-- What is needed --
What you return should match the listing exactly, minus its images.

-- Dataset content --
* * *
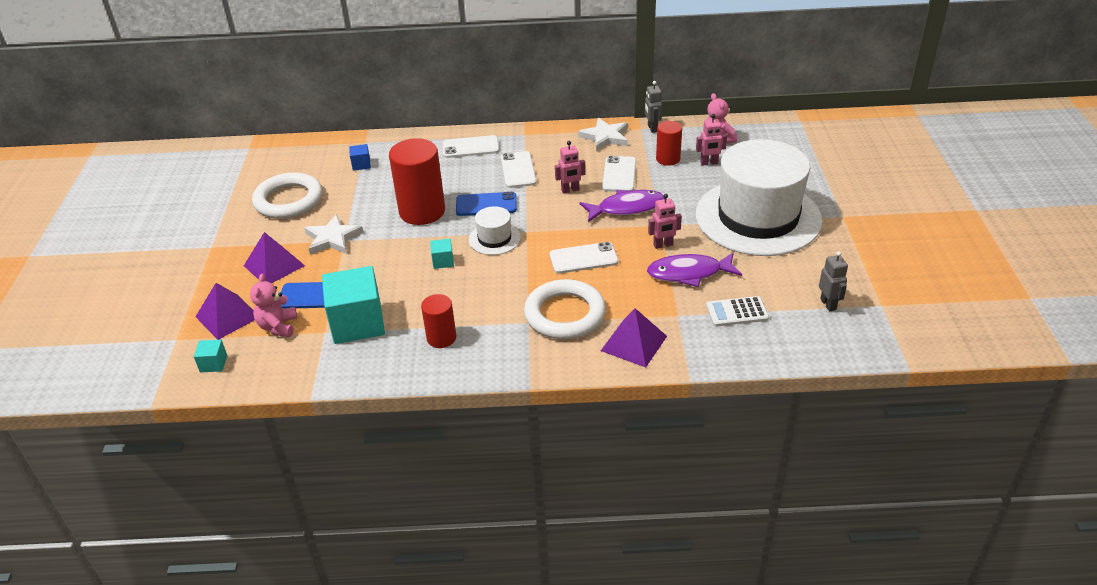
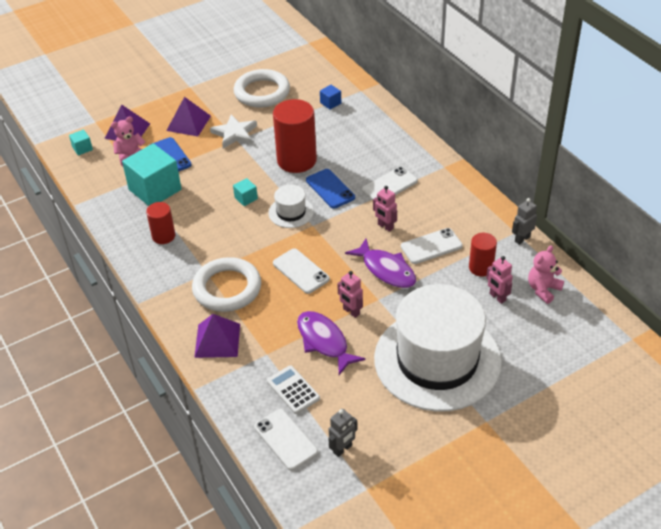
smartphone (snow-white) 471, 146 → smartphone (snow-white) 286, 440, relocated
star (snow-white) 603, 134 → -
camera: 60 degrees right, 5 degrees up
* * *
-- Expected answer --
smartphone (snow-white) 471, 146 → smartphone (snow-white) 286, 440, relocated
star (snow-white) 603, 134 → -
camera: 60 degrees right, 5 degrees up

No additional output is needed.